» Exercise directions: The response must be the exact lines from the line holding "HALL1: SS49E -> KY-003" through the end of the entries, with no pictures and nothing else.

Input records section start

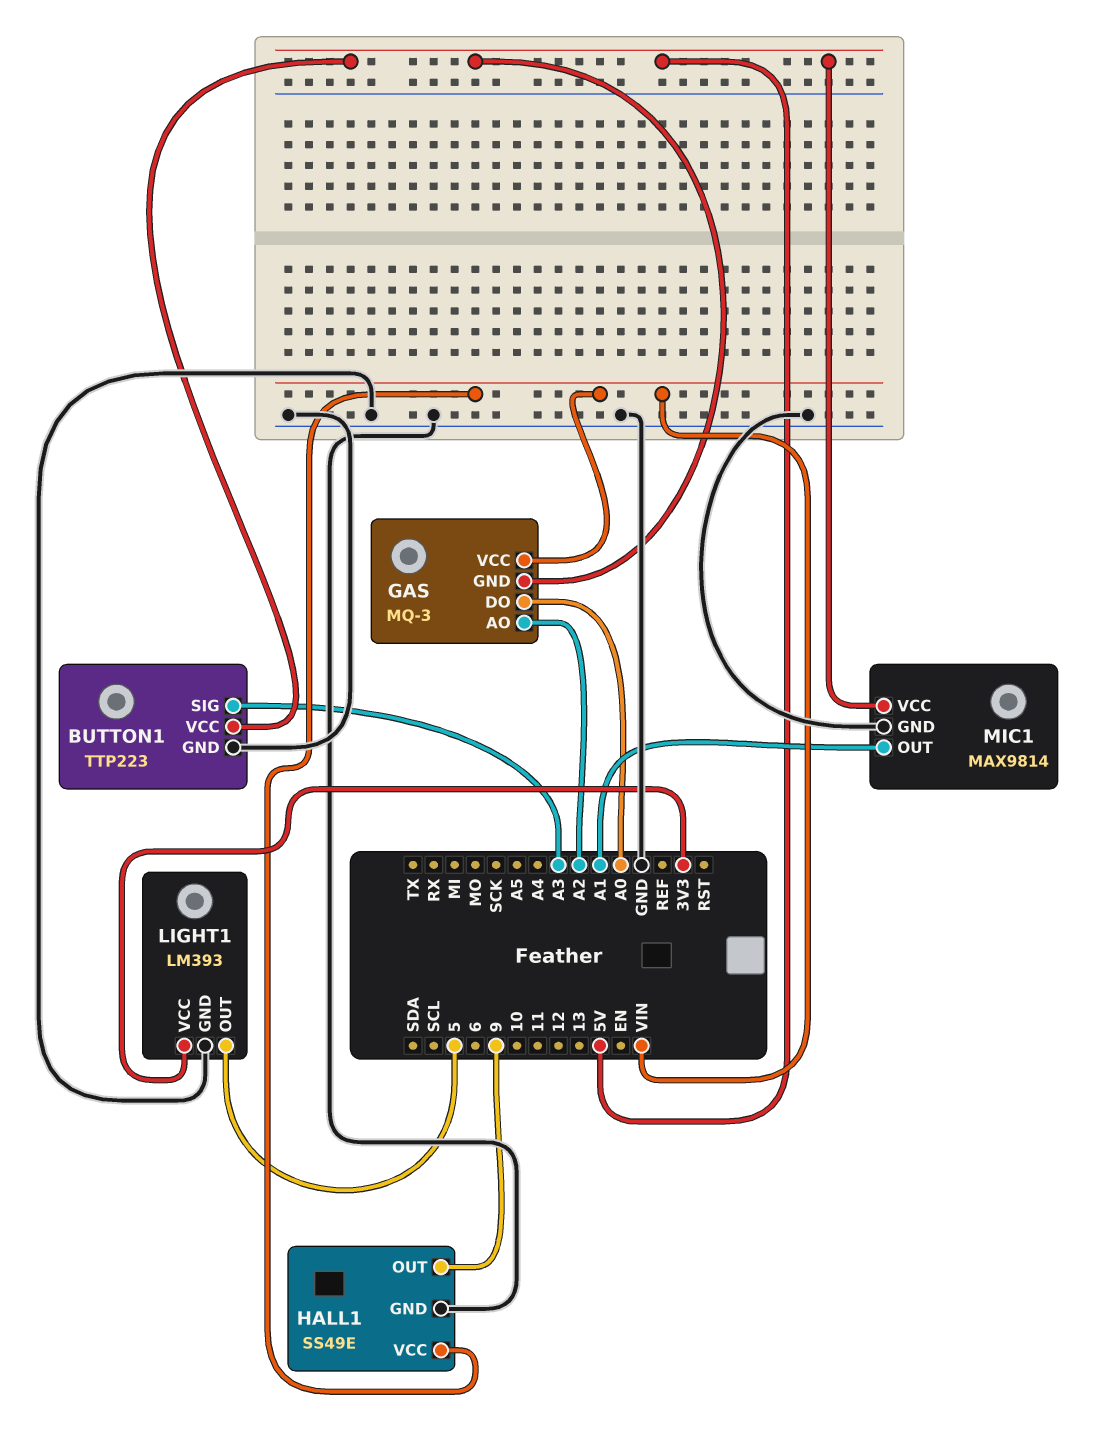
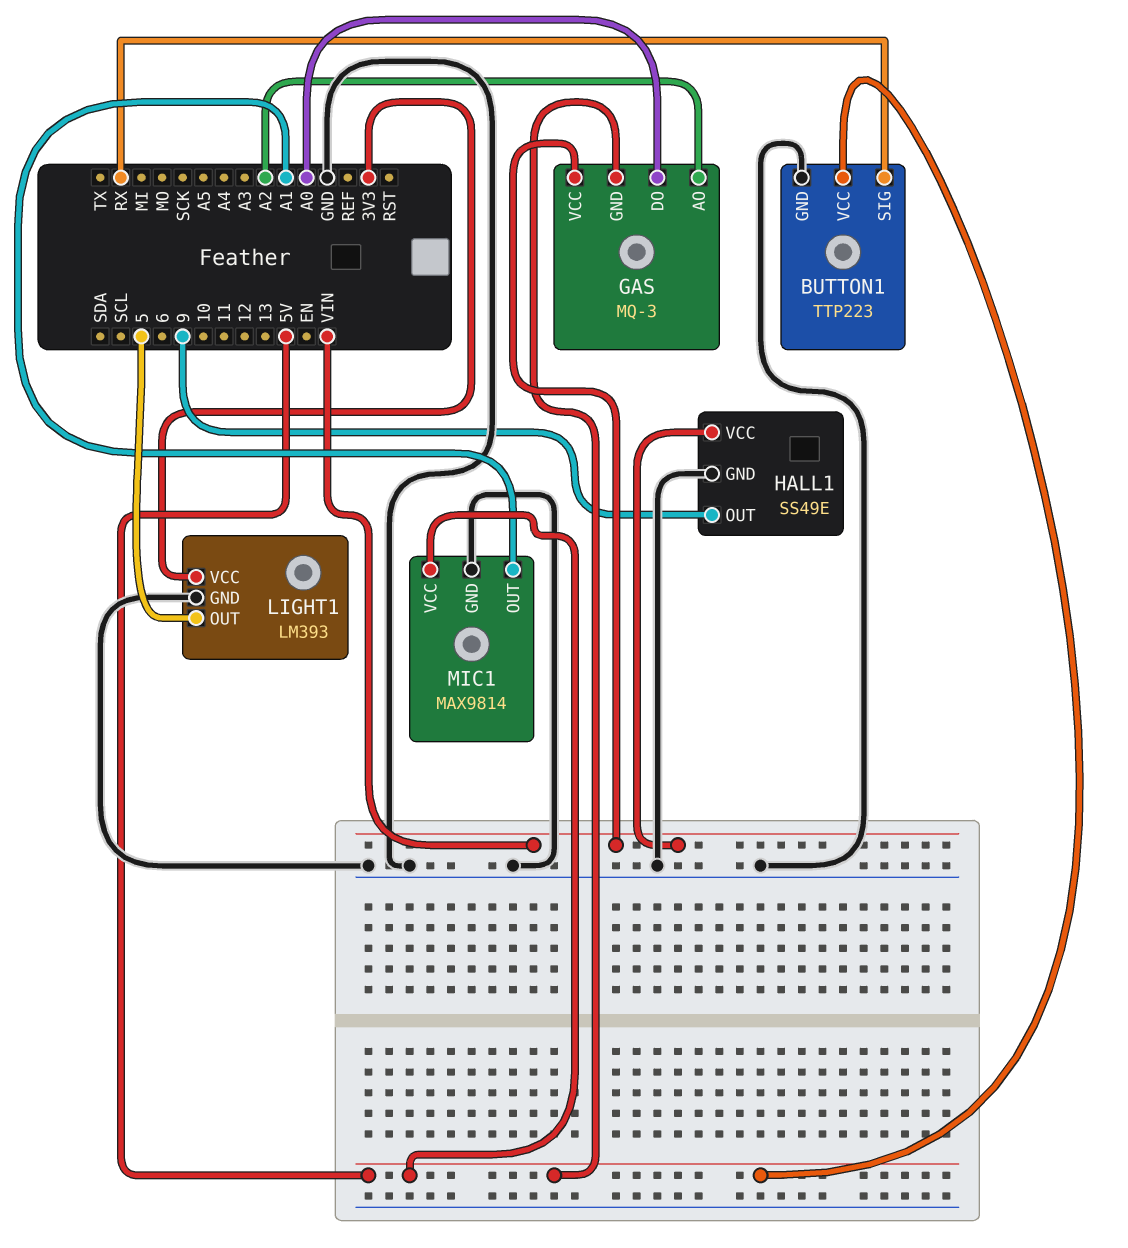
BUTTON1 pin SIG: A3 -> RX

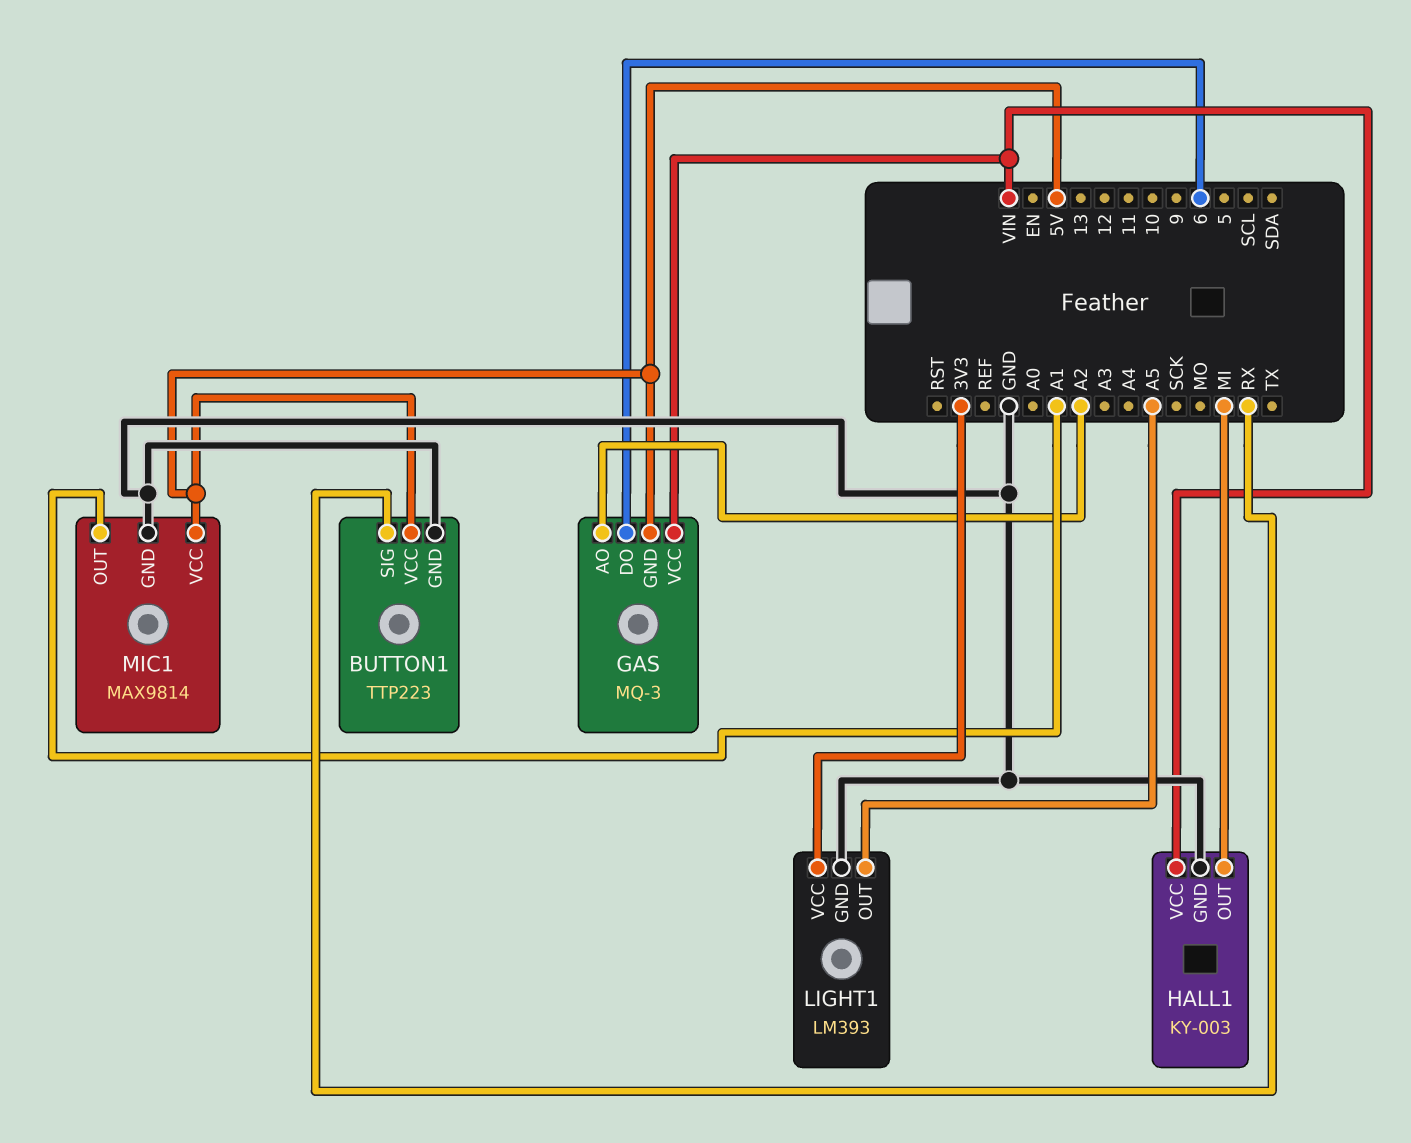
GAS pin DO: A0 -> 6
HALL1: SS49E -> KY-003
HALL1 pin OUT: 9 -> MI
LIGHT1 pin OUT: 5 -> A5

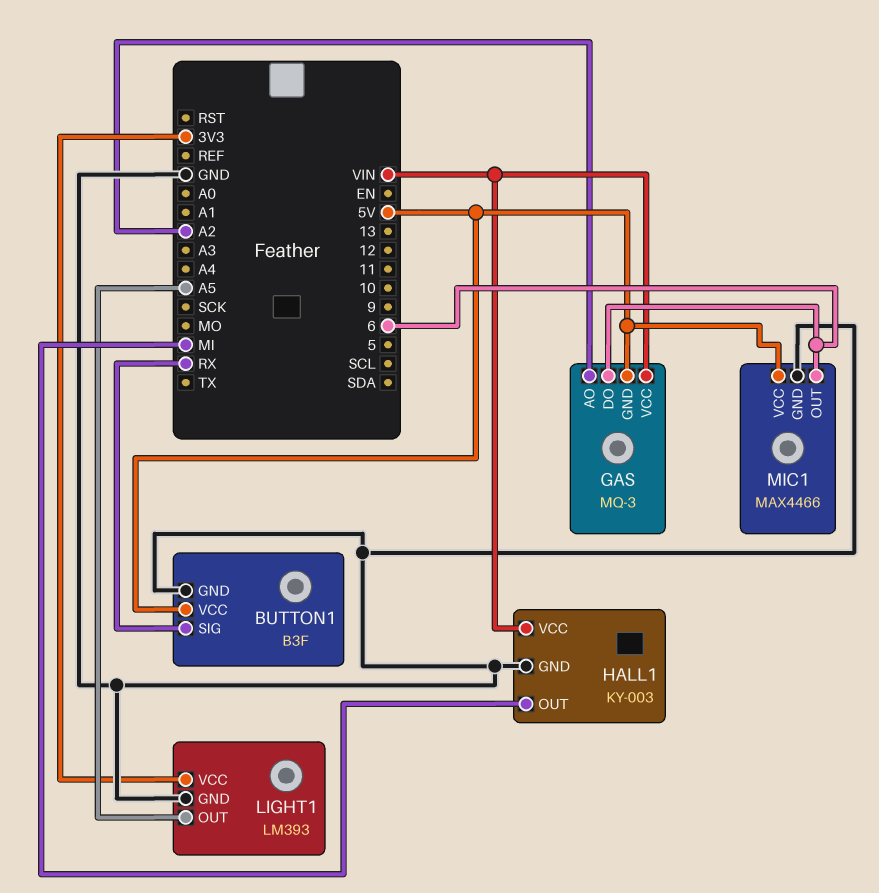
BUTTON1: TTP223 -> B3F
MIC1: MAX9814 -> MAX4466
MIC1 pin OUT: A1 -> 6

Input records section end

» Result:
HALL1: SS49E -> KY-003
HALL1 pin OUT: 9 -> MI
LIGHT1 pin OUT: 5 -> A5

BUTTON1: TTP223 -> B3F
MIC1: MAX9814 -> MAX4466
MIC1 pin OUT: A1 -> 6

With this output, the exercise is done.